**GIVEN RECORDS:**
--------------------

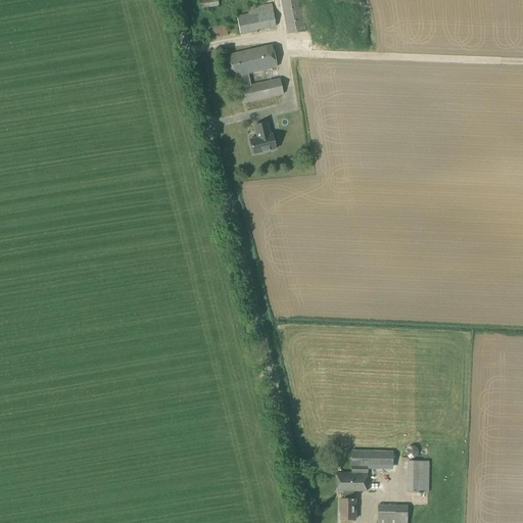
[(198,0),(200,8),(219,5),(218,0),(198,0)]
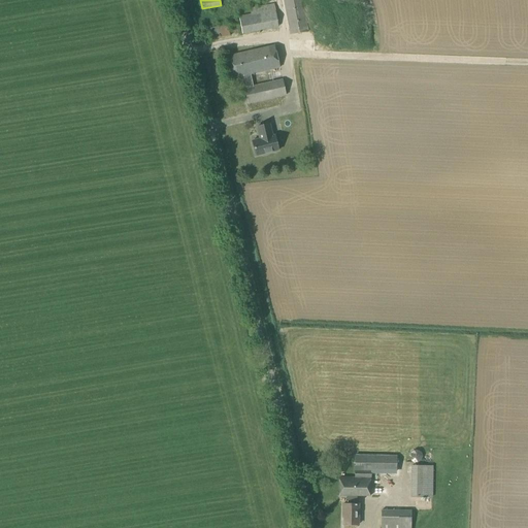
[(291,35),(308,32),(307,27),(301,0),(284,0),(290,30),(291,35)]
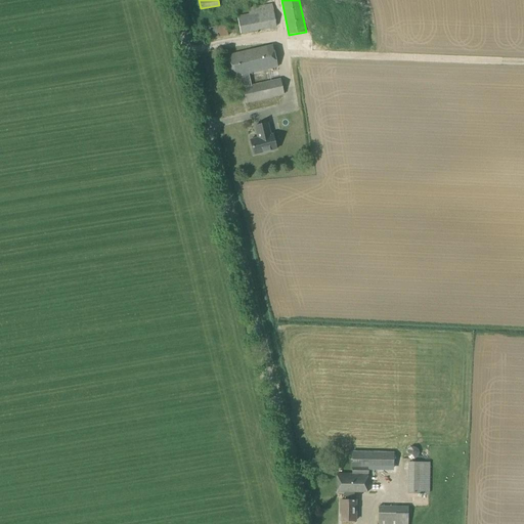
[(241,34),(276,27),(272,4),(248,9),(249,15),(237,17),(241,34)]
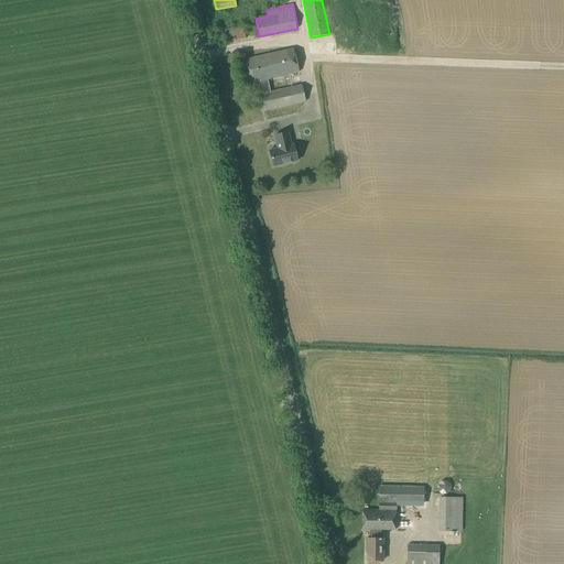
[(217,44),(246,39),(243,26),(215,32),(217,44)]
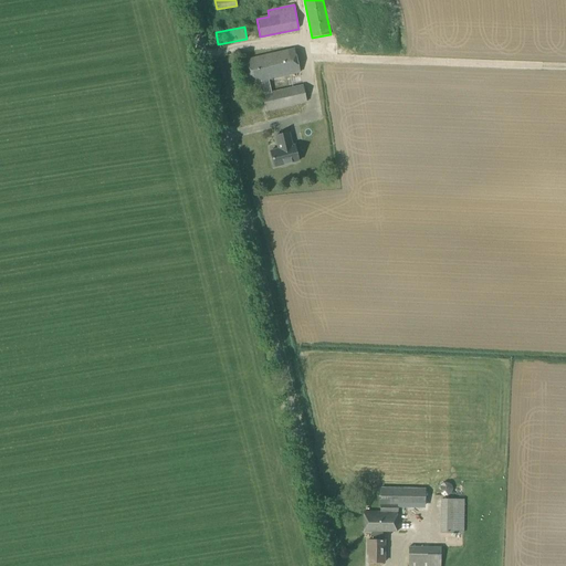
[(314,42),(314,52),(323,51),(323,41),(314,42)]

--------------------

**PROBLEM TO WORK ON:** Could you restate every record above word for word, dropping the pictures?

**WRITTEN RESPONSE:**
[(198,0),(200,8),(219,5),(218,0),(198,0)]
[(291,35),(308,32),(307,27),(301,0),(284,0),(290,30),(291,35)]
[(241,34),(276,27),(272,4),(248,9),(249,15),(237,17),(241,34)]
[(217,44),(246,39),(243,26),(215,32),(217,44)]
[(314,42),(314,52),(323,51),(323,41),(314,42)]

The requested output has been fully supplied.